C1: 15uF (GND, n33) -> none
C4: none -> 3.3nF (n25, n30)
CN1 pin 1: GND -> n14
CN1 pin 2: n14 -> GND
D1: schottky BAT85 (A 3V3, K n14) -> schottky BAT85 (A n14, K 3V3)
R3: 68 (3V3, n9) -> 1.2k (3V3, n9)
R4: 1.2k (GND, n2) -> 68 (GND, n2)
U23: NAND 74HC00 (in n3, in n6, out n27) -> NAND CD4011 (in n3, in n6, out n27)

========

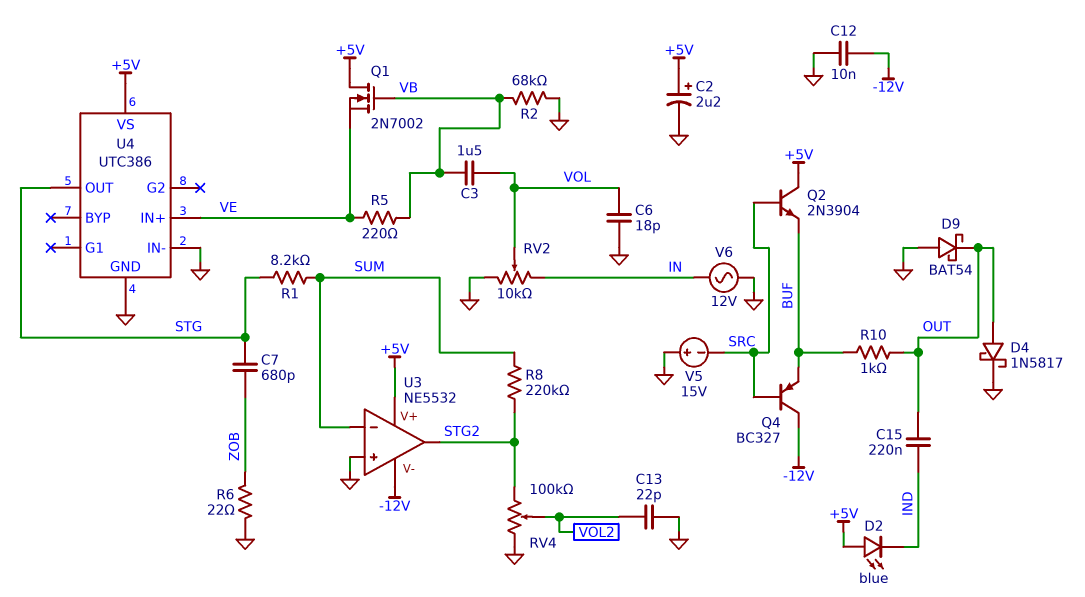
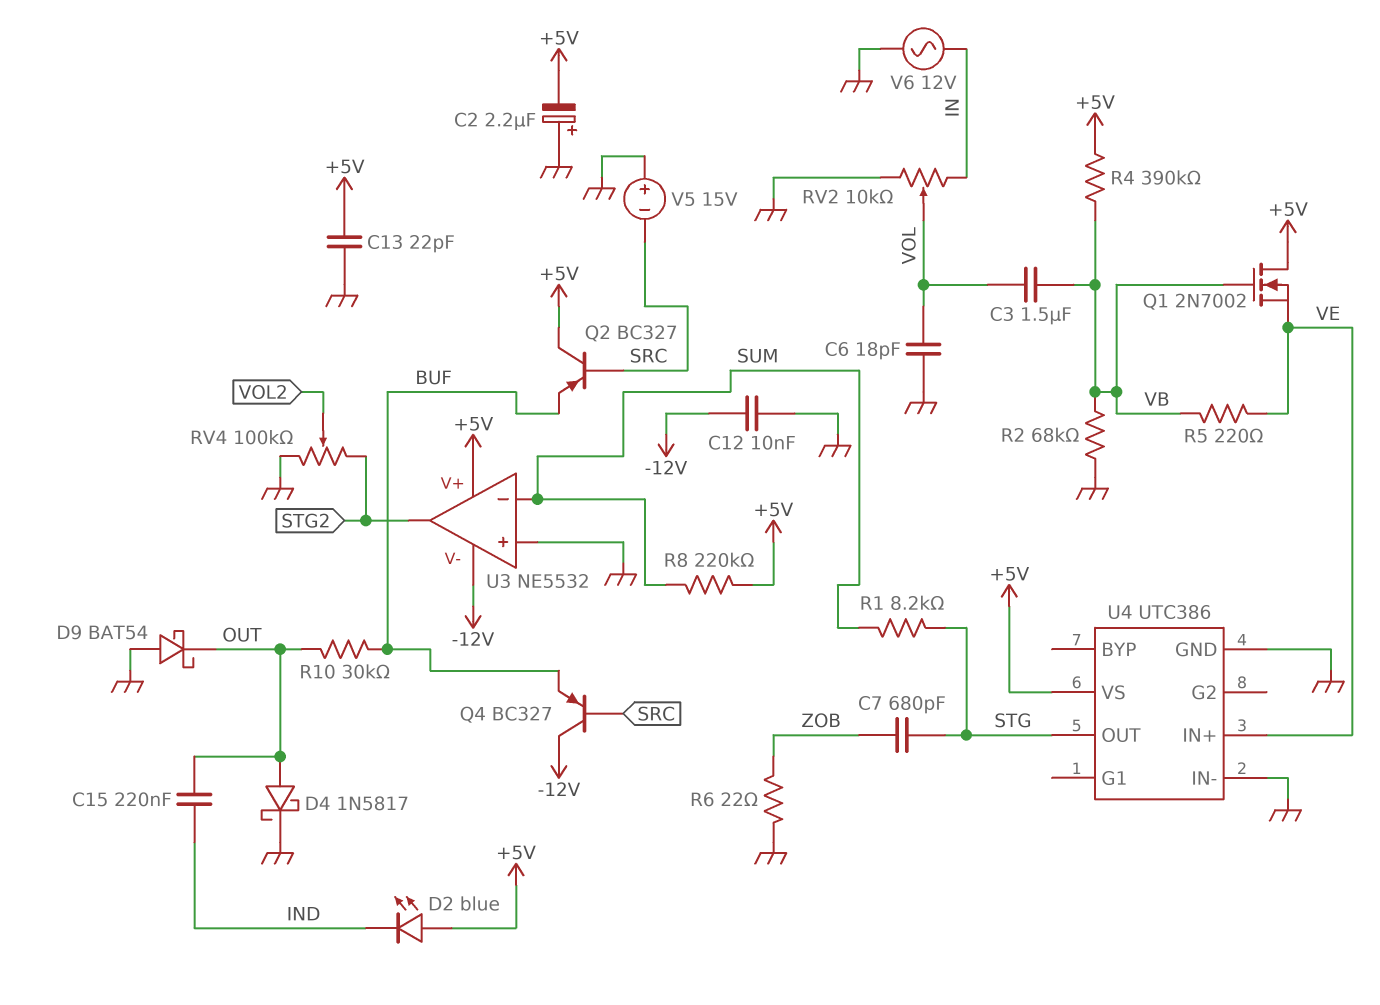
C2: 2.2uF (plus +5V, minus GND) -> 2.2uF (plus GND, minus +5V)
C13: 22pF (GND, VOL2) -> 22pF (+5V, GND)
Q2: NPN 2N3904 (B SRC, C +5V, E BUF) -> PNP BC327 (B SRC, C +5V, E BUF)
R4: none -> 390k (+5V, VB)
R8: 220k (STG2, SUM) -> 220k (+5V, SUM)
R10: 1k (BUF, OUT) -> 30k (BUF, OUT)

========

**WHAT NEEDS TO BE DONE**
Where a line of the records has the string "none", copy that line.

**EXPECTED ANSWER**
C1: 15uF (GND, n33) -> none
C4: none -> 3.3nF (n25, n30)
R4: none -> 390k (+5V, VB)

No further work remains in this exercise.